(Beginning of Dataset section)

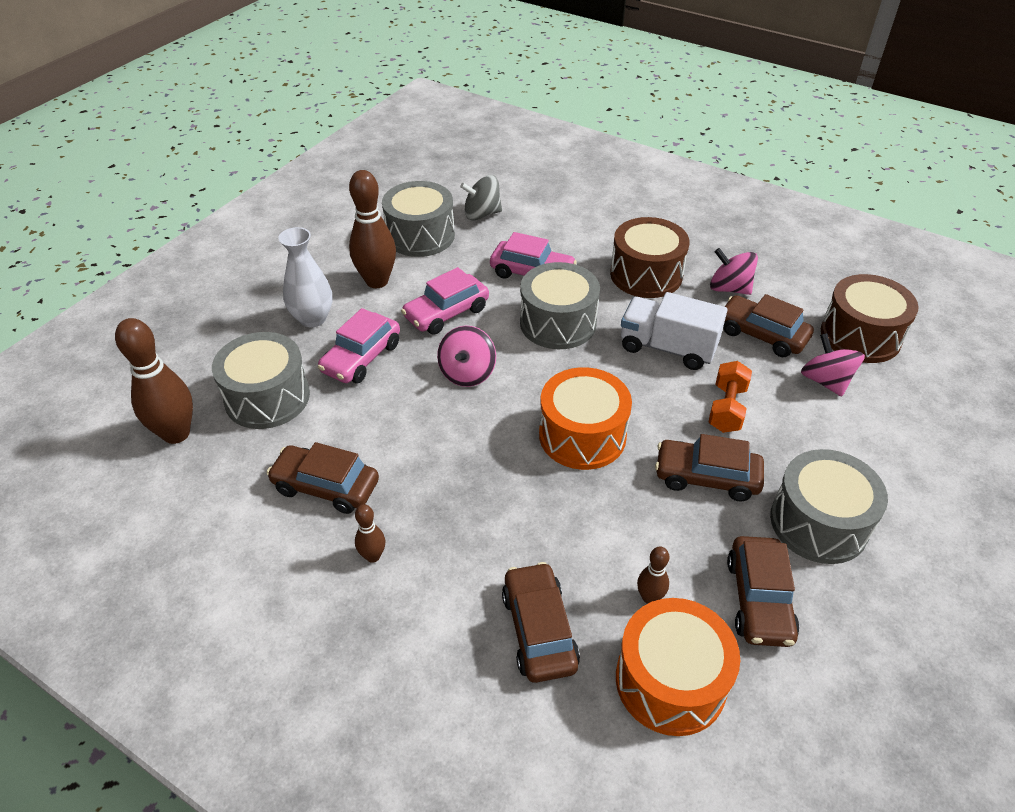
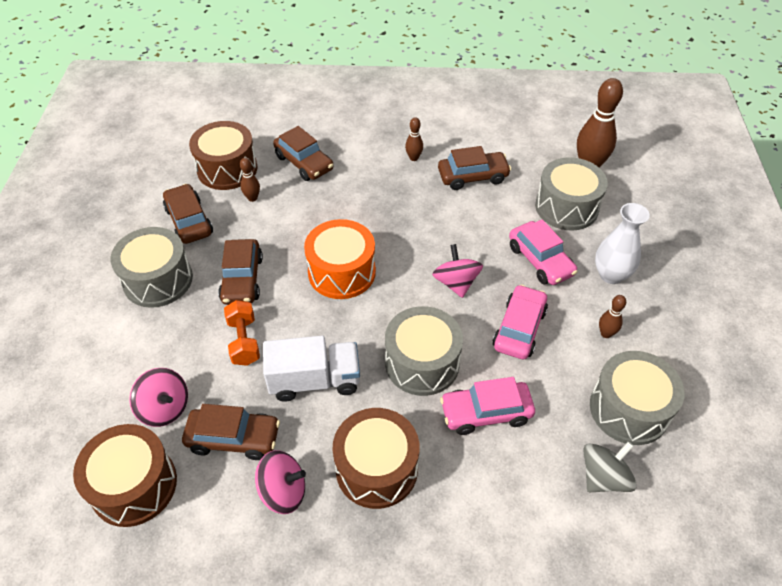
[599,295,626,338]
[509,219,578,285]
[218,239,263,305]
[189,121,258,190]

(End of Dataset section)

◆ About this task ◆
Output the listing above exactly as it stands; no picture should appear.

◆ Your response ◆
[599,295,626,338]
[509,219,578,285]
[218,239,263,305]
[189,121,258,190]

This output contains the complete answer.